◆ THE TASK: Lay out the items as a Markdown table with columns n and Line, starting with the line that contains "taillight [361, 694]" and going on through the line that contains "coin [223, 1980]". Number each row and skip blank lines.

Word and element pointing entries:
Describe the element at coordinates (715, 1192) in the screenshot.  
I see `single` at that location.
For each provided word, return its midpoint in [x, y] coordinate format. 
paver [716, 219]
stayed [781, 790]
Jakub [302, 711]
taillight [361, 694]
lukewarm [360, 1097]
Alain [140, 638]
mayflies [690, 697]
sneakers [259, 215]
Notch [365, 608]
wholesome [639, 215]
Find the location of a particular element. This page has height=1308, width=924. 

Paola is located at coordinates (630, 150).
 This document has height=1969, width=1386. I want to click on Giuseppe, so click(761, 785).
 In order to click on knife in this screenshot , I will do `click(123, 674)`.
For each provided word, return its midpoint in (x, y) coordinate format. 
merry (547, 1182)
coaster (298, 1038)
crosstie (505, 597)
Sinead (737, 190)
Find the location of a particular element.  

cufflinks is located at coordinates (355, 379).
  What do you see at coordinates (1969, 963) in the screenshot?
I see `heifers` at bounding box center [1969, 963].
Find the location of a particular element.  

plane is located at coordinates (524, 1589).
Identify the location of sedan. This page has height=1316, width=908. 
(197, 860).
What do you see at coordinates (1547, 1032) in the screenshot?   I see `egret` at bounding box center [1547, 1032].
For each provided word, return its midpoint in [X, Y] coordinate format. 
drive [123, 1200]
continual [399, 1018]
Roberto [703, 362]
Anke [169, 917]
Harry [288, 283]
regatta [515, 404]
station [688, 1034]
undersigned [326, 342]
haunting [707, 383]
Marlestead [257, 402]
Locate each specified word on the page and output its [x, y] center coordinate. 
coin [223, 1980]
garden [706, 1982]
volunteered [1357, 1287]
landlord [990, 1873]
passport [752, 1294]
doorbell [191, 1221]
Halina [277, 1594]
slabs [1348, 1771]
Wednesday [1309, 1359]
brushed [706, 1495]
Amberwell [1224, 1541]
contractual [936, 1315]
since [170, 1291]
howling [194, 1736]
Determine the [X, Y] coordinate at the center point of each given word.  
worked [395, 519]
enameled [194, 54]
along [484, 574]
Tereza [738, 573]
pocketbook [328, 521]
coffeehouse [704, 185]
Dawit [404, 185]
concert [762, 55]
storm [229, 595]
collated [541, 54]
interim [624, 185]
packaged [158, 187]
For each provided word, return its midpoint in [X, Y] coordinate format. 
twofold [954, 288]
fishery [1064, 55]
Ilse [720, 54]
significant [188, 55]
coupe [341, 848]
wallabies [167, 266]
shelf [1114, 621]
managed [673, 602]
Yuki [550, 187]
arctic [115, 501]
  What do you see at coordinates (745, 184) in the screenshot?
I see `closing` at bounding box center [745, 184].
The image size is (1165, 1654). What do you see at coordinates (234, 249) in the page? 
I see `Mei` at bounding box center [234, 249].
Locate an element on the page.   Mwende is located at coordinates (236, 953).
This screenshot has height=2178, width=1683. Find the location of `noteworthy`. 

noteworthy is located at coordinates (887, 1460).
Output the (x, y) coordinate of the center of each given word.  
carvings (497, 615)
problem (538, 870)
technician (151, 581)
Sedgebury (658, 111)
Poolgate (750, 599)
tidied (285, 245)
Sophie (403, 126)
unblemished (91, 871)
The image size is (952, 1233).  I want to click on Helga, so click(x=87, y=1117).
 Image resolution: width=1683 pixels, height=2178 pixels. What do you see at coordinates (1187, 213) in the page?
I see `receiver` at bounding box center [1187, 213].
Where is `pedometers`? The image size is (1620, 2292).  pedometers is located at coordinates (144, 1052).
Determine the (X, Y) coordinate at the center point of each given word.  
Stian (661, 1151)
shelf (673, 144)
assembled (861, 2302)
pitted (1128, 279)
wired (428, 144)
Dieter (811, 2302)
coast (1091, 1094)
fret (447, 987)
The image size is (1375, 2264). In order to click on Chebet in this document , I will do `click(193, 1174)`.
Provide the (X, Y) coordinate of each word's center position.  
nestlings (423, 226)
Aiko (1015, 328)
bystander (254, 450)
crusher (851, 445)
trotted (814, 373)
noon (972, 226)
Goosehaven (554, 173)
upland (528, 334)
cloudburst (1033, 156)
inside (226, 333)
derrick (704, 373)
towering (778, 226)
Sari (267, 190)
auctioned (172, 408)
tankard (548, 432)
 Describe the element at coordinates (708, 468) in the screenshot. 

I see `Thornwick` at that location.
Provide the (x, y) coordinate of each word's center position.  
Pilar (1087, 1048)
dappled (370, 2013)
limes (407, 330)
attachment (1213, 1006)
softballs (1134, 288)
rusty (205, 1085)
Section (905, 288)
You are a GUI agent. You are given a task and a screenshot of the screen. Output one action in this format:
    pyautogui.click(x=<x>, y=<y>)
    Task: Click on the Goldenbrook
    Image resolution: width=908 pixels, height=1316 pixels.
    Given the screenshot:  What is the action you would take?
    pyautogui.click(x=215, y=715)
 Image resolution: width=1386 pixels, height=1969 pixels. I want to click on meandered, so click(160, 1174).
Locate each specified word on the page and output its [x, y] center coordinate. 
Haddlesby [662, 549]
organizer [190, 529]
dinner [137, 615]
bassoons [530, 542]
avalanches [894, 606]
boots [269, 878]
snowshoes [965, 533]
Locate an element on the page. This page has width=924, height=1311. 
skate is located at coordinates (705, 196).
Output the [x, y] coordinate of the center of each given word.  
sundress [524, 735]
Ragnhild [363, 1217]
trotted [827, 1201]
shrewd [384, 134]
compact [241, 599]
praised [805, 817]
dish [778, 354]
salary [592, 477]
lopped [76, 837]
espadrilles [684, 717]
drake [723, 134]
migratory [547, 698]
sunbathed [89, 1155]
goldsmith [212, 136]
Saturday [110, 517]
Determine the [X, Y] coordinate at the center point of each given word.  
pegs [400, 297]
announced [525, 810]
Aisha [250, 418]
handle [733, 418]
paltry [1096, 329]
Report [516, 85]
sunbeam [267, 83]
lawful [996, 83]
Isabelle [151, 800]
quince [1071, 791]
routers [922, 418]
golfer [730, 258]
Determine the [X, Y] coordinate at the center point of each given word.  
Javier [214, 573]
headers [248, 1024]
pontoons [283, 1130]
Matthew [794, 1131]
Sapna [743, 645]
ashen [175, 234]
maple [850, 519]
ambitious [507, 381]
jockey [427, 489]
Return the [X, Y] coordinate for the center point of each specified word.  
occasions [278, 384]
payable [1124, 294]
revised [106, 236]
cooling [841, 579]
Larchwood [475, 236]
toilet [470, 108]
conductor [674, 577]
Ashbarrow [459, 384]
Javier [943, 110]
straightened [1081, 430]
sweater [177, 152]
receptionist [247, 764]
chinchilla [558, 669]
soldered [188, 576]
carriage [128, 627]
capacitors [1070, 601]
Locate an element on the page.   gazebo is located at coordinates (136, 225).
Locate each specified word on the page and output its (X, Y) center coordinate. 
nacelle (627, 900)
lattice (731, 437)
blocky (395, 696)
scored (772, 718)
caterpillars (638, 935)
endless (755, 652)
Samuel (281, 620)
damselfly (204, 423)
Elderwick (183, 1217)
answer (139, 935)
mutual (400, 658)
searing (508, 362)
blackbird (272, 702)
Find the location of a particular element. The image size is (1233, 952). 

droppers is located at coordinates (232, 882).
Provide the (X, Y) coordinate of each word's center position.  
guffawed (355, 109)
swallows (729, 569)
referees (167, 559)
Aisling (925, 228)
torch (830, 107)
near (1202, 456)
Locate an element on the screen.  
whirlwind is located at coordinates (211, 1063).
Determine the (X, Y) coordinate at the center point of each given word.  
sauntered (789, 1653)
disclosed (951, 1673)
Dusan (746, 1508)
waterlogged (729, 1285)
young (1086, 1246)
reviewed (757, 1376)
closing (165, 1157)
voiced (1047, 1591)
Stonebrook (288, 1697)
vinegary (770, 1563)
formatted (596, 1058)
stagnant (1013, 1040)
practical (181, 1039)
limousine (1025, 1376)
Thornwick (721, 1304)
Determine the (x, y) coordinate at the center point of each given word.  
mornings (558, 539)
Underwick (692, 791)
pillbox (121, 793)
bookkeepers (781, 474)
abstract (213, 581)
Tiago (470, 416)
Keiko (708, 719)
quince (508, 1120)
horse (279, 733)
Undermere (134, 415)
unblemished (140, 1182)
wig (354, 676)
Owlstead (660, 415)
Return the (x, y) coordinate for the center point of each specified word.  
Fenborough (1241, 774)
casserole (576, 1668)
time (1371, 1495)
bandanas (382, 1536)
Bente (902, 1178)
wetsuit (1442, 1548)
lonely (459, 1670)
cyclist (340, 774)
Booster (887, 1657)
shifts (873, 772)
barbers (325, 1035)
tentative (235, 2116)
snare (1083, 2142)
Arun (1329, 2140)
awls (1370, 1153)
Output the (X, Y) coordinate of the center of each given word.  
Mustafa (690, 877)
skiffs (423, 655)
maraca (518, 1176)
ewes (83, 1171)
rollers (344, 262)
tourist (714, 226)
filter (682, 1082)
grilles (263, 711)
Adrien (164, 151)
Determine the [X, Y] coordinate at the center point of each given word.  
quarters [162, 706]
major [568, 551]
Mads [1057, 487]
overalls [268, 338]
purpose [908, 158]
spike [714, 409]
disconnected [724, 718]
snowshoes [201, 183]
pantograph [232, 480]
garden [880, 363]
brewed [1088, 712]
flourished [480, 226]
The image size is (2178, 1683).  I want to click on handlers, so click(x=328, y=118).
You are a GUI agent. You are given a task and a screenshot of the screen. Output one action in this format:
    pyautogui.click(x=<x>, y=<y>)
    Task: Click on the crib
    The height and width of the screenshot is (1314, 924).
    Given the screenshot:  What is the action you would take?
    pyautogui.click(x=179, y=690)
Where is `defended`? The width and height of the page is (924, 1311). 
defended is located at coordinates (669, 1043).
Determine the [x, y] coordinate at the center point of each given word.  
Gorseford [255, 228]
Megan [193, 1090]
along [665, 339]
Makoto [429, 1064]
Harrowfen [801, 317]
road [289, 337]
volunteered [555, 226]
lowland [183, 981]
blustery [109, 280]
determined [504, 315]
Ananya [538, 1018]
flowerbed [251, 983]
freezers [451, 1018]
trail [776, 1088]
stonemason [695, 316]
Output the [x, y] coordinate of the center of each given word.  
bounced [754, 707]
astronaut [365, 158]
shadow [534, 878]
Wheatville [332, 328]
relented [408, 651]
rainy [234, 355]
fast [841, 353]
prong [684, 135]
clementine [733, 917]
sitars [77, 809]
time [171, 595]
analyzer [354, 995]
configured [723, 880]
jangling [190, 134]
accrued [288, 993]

◆ RESULT OF THE TASK:
| n | Line |
|---|---|
| 1 | taillight [361, 694] |
| 2 | lukewarm [360, 1097] |
| 3 | Alain [140, 638] |
| 4 | mayflies [690, 697] |
| 5 | sneakers [259, 215] |
| 6 | Notch [365, 608] |
| 7 | wholesome [639, 215] |
| 8 | Find the location of a particular element. This page has height=1308, width=924.  |
| 9 | Paola is located at coordinates (630, 150). |
| 10 |  This document has height=1969, width=1386. I want to click on Giuseppe, so click(761, 785). |
| 11 |  In order to click on knife in this screenshot , I will do `click(123, 674)`. |
| 12 | For each provided word, return its midpoint in (x, y) coordinate format.  |
| 13 | merry (547, 1182) |
| 14 | coaster (298, 1038) |
| 15 | crosstie (505, 597) |
| 16 | Sinead (737, 190) |
| 17 | Find the location of a particular element.   |
| 18 | cufflinks is located at coordinates (355, 379). |
| 19 |   What do you see at coordinates (1969, 963) in the screenshot? |
| 20 | I see `heifers` at bounding box center [1969, 963]. |
| 21 | Find the location of a particular element.   |
| 22 | plane is located at coordinates (524, 1589). |
| 23 | Identify the location of sedan. This page has height=1316, width=908.  |
| 24 | (197, 860). |
| 25 | What do you see at coordinates (1547, 1032) in the screenshot?   I see `egret` at bounding box center [1547, 1032]. |
| 26 | For each provided word, return its midpoint in [X, Y] coordinate format.  |
| 27 | drive [123, 1200] |
| 28 | continual [399, 1018] |
| 29 | Roberto [703, 362] |
| 30 | Anke [169, 917] |
| 31 | Harry [288, 283] |
| 32 | regatta [515, 404] |
| 33 | station [688, 1034] |
| 34 | undersigned [326, 342] |
| 35 | haunting [707, 383] |
| 36 | Marlestead [257, 402] |
| 37 | Locate each specified word on the page and output its [x, y] center coordinate.  |
| 38 | coin [223, 1980] |